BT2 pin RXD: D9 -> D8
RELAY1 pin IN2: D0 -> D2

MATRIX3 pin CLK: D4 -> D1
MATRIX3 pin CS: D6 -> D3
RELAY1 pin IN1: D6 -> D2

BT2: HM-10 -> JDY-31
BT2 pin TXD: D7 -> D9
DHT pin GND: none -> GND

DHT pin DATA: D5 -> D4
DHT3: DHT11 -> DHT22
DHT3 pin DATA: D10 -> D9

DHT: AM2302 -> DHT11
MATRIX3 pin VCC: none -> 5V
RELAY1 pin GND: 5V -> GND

--

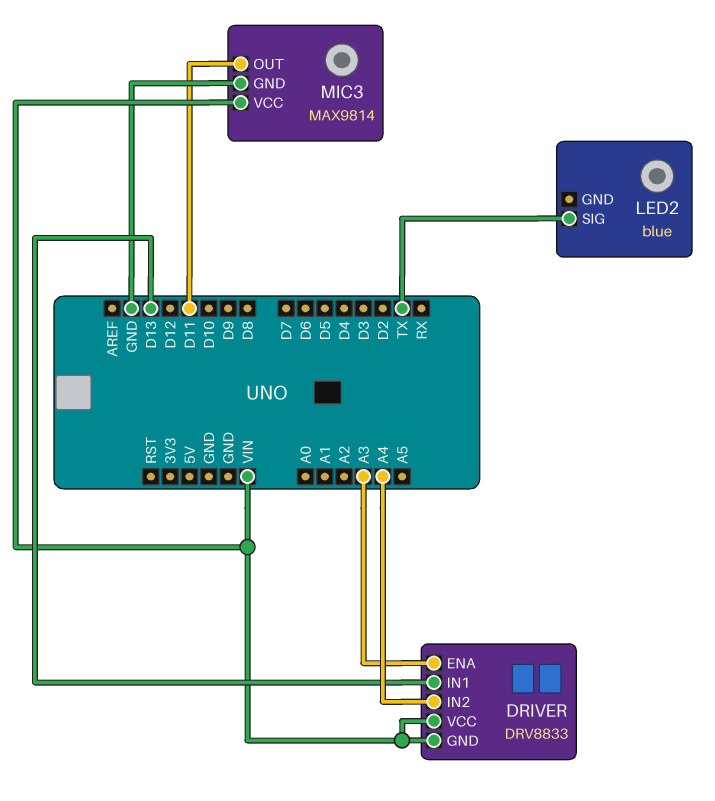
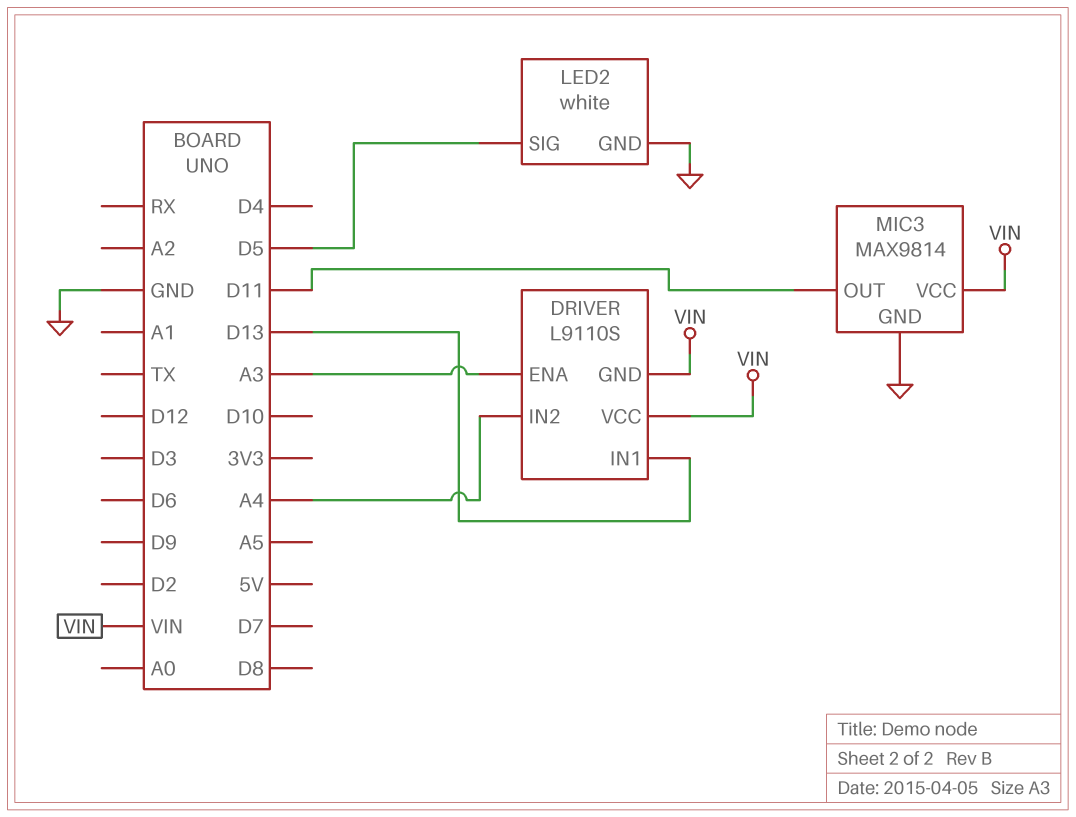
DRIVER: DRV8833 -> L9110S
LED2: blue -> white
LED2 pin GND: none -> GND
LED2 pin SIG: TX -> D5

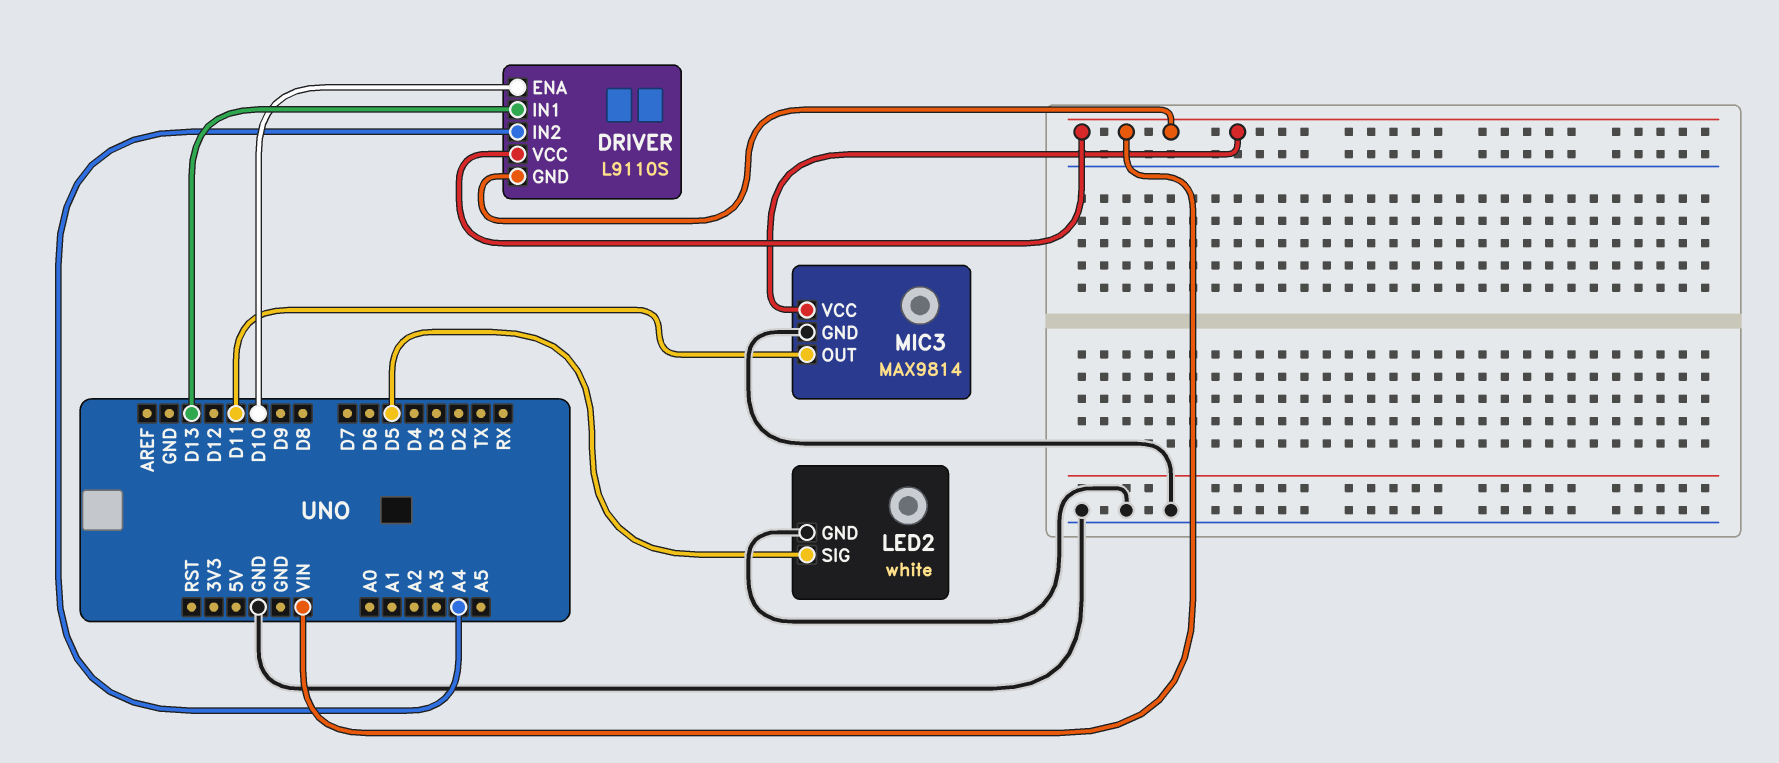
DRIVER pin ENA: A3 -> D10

◆ WHAT THE TASK REQUIRES
Look above for the line with "RELAY1 pin IN1: D6 -> D2" and the line with "RELAY1 pin GND: 5V -> GND". Retype those two lines and every line between them exactly, adding nothing.

◆ EXERCISE SOLUTION
RELAY1 pin IN1: D6 -> D2

BT2: HM-10 -> JDY-31
BT2 pin TXD: D7 -> D9
DHT pin GND: none -> GND

DHT pin DATA: D5 -> D4
DHT3: DHT11 -> DHT22
DHT3 pin DATA: D10 -> D9

DHT: AM2302 -> DHT11
MATRIX3 pin VCC: none -> 5V
RELAY1 pin GND: 5V -> GND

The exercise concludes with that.